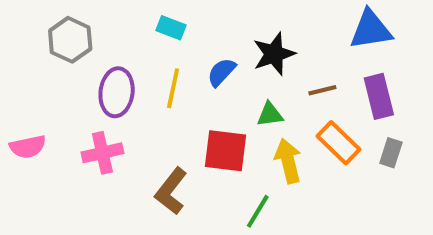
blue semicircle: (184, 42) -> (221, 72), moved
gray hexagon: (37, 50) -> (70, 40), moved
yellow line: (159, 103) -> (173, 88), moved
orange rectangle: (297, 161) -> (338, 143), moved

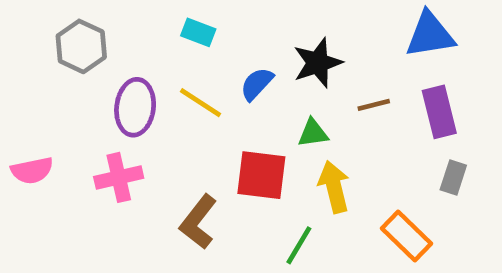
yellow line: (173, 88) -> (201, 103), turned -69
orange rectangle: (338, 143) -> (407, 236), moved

---

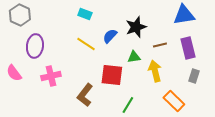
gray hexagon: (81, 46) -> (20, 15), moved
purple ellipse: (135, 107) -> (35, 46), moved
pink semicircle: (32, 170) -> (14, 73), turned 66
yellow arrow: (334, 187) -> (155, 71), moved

TASK DIRECTIONS ▸ Answer with a single number, the count of lines above that contain "orange".

COMPLETED TASK ▸ 2